Coordinate-based object records:
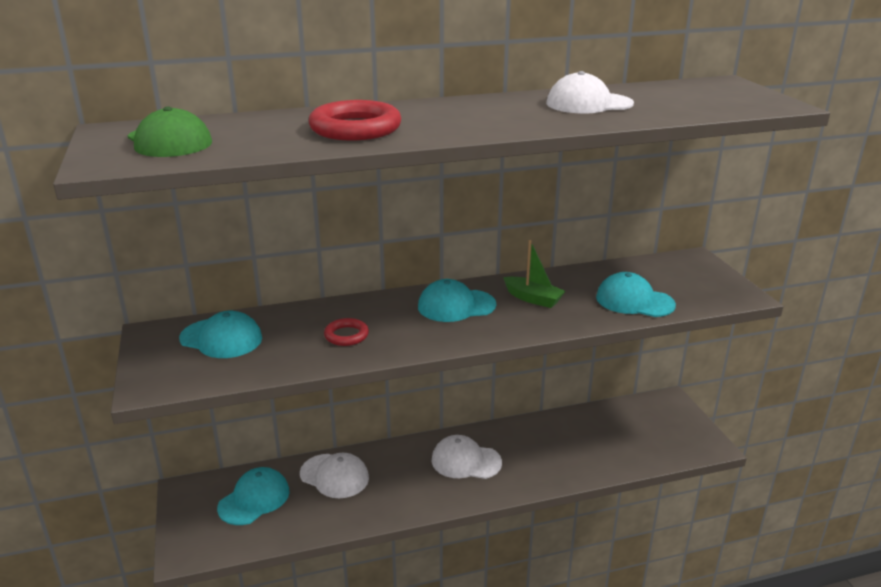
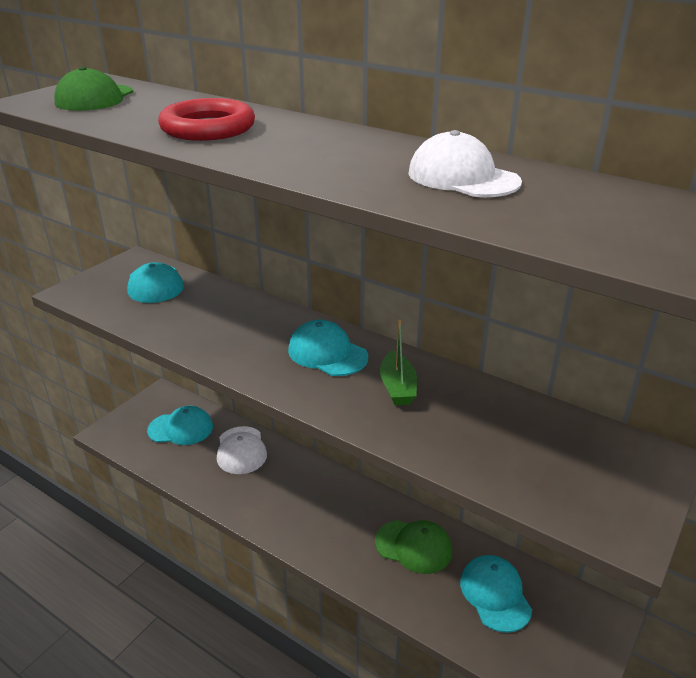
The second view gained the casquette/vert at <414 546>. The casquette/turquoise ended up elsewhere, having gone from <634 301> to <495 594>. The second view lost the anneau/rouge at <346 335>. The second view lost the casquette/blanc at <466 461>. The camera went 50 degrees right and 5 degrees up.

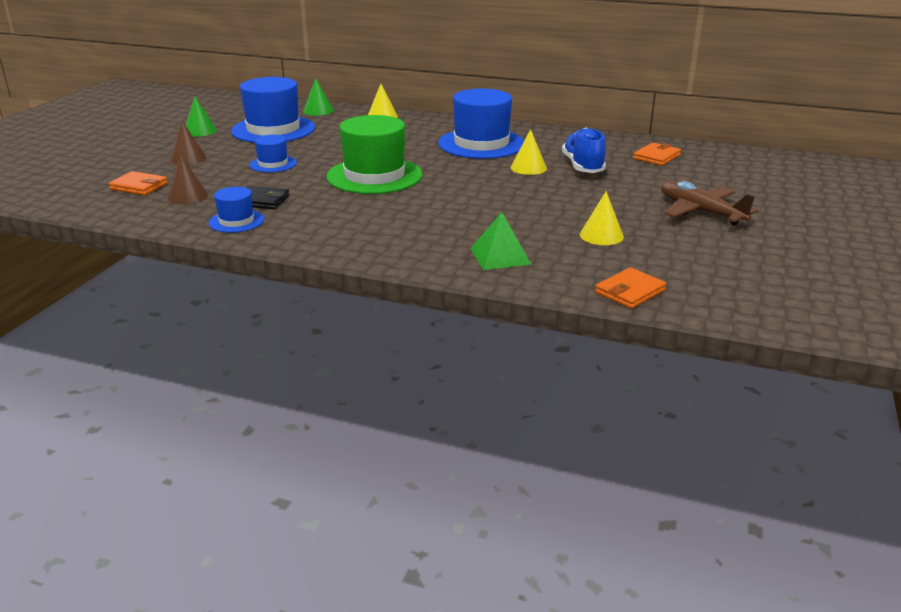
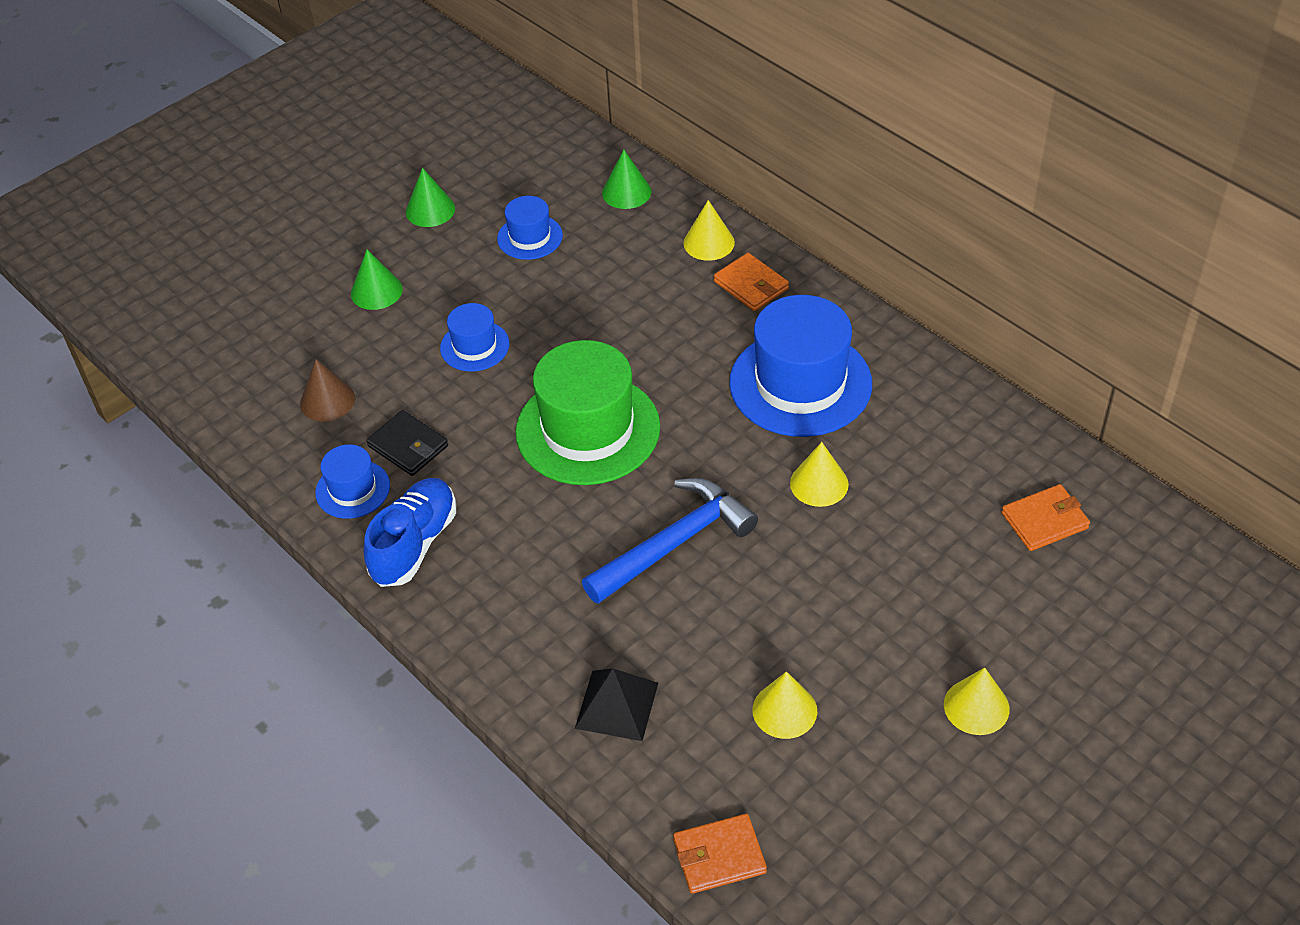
What was the cône/marron at <188 158> turned into the cône/vert at <376 291>. The chaussure/bleu ended up elsewhere, having gone from <583 166> to <414 544>. The size of the chapeau/bleu at <273 129> changed by a factor of 0.50. What was the pyramide/vert at <500 256> turned into the pyramide/noir at <617 705>. The second view gained the marteau/bleu at <674 543>. The portefeuille/orange ended up elsewhere, having gone from <139 186> to <751 285>. Where the avion/marron stood at <700 212>, the cône/jaune came to stand at <976 706>. The camera went 30 degrees right and 20 degrees up.

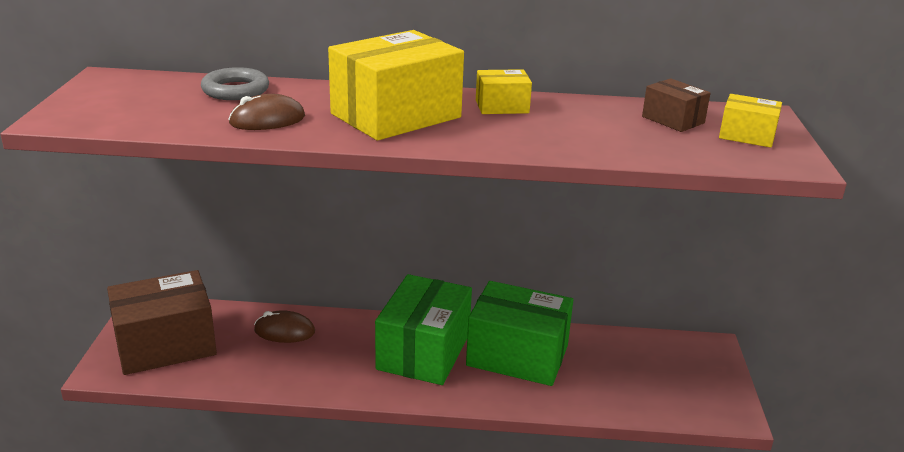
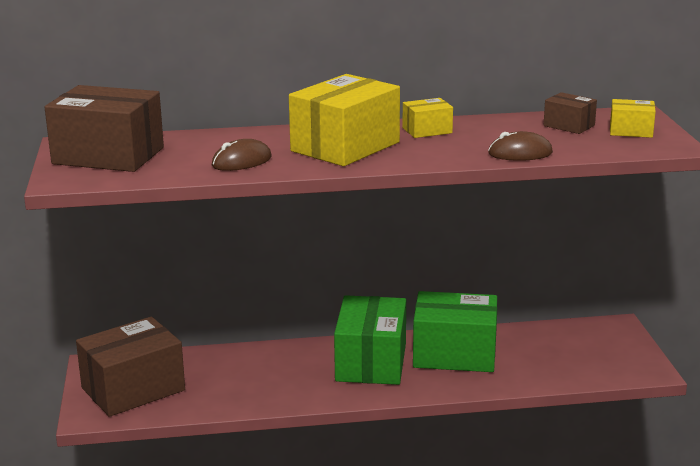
The second view gained the boîte/marron at <108 156>. The souris/marron ended up elsewhere, having gone from <284 331> to <520 153>. The second view lost the anneau/gris at <235 90>. The camera went 10 degrees left and 5 degrees down.

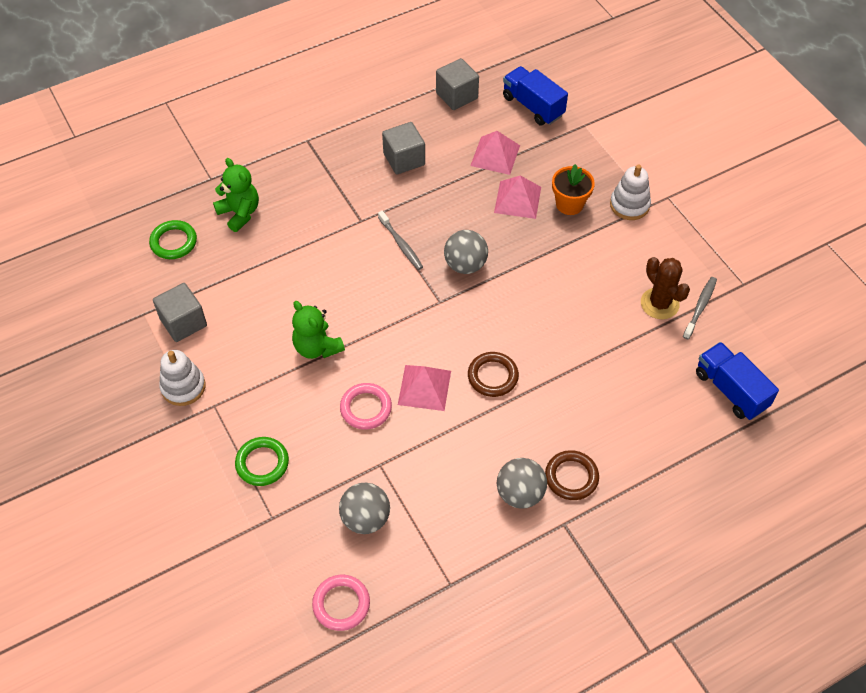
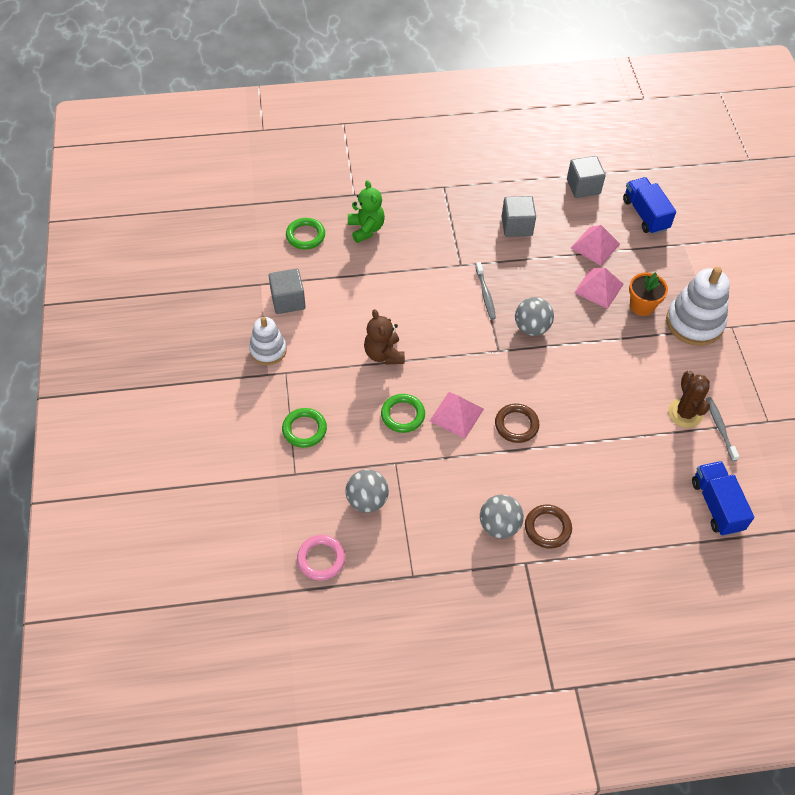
What was the ours en peluche/vert at <317 347> turned into the ours en peluche/marron at <384 354>. What was the anneau/rose at <366 408> turned into the anneau/vert at <403 415>. The size of the jouet à empiler/blanc at <629 205> changed by a factor of 1.60. The brosse à dents/gris at <700 307> ended up facing another way, 60 degrees counterclockwise from before. The camera went 20 degrees right and 0 degrees up.

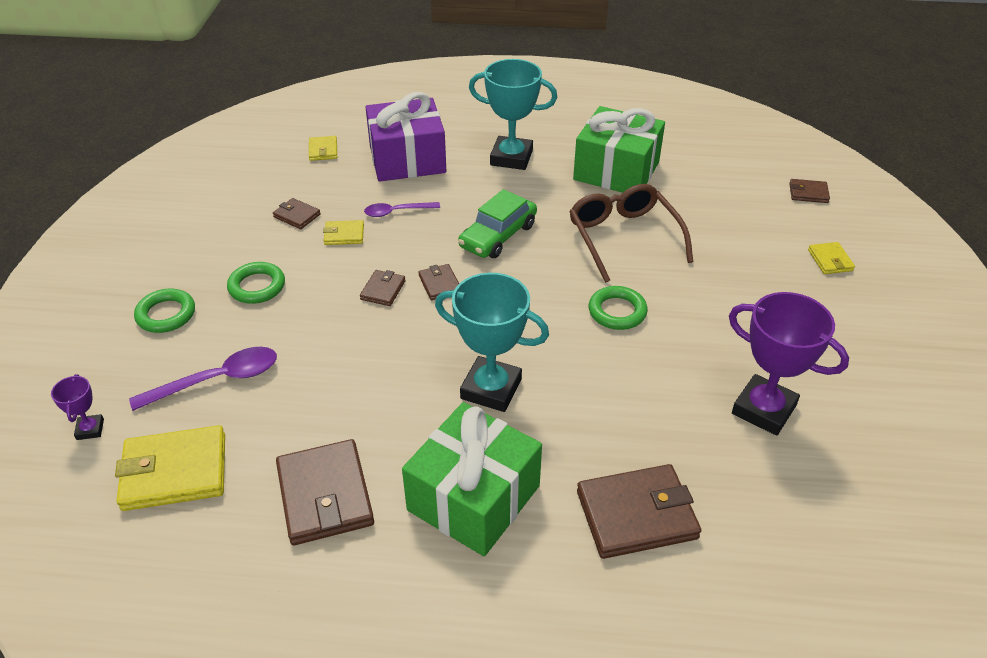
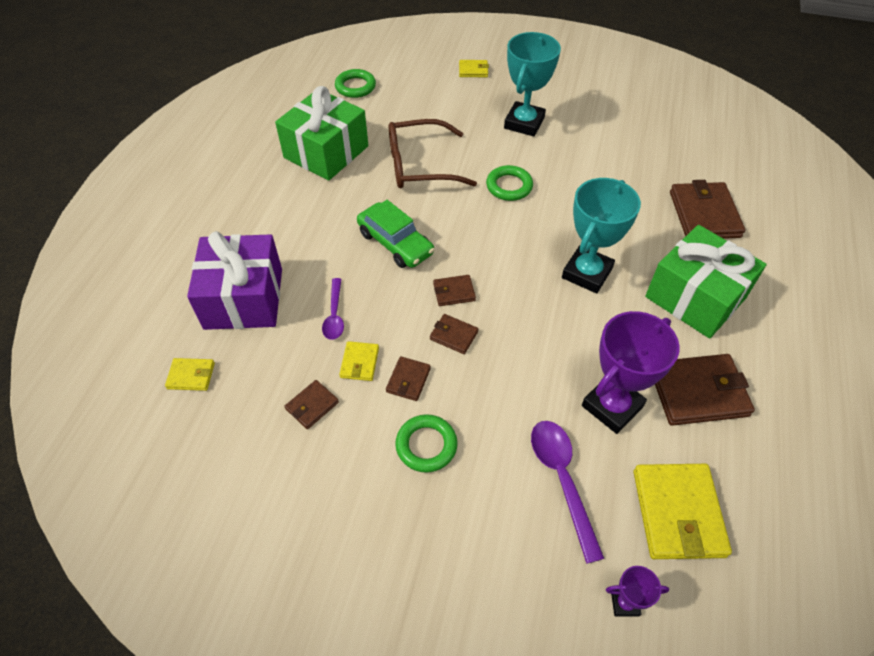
The anneau/vert ended up elsewhere, having gone from <166 314> to <355 87>. The portefeuille/marron ended up elsewhere, having gone from <808 193> to <408 380>. The trophée/turquoise ended up elsewhere, having gone from <511 158> to <524 123>. The trophée/violet ended up elsewhere, having gone from <763 409> to <612 406>. The camera went 80 degrees left and 10 degrees up.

PROBLEM REQUIREMENTS — Here the job is to print all the entries above exactly, minus the images.

SOLUTION —
The second view gained the casquette/vert at <414 546>. The casquette/turquoise ended up elsewhere, having gone from <634 301> to <495 594>. The second view lost the anneau/rouge at <346 335>. The second view lost the casquette/blanc at <466 461>. The camera went 50 degrees right and 5 degrees up.

What was the cône/marron at <188 158> turned into the cône/vert at <376 291>. The chaussure/bleu ended up elsewhere, having gone from <583 166> to <414 544>. The size of the chapeau/bleu at <273 129> changed by a factor of 0.50. What was the pyramide/vert at <500 256> turned into the pyramide/noir at <617 705>. The second view gained the marteau/bleu at <674 543>. The portefeuille/orange ended up elsewhere, having gone from <139 186> to <751 285>. Where the avion/marron stood at <700 212>, the cône/jaune came to stand at <976 706>. The camera went 30 degrees right and 20 degrees up.

The second view gained the boîte/marron at <108 156>. The souris/marron ended up elsewhere, having gone from <284 331> to <520 153>. The second view lost the anneau/gris at <235 90>. The camera went 10 degrees left and 5 degrees down.

What was the ours en peluche/vert at <317 347> turned into the ours en peluche/marron at <384 354>. What was the anneau/rose at <366 408> turned into the anneau/vert at <403 415>. The size of the jouet à empiler/blanc at <629 205> changed by a factor of 1.60. The brosse à dents/gris at <700 307> ended up facing another way, 60 degrees counterclockwise from before. The camera went 20 degrees right and 0 degrees up.

The anneau/vert ended up elsewhere, having gone from <166 314> to <355 87>. The portefeuille/marron ended up elsewhere, having gone from <808 193> to <408 380>. The trophée/turquoise ended up elsewhere, having gone from <511 158> to <524 123>. The trophée/violet ended up elsewhere, having gone from <763 409> to <612 406>. The camera went 80 degrees left and 10 degrees up.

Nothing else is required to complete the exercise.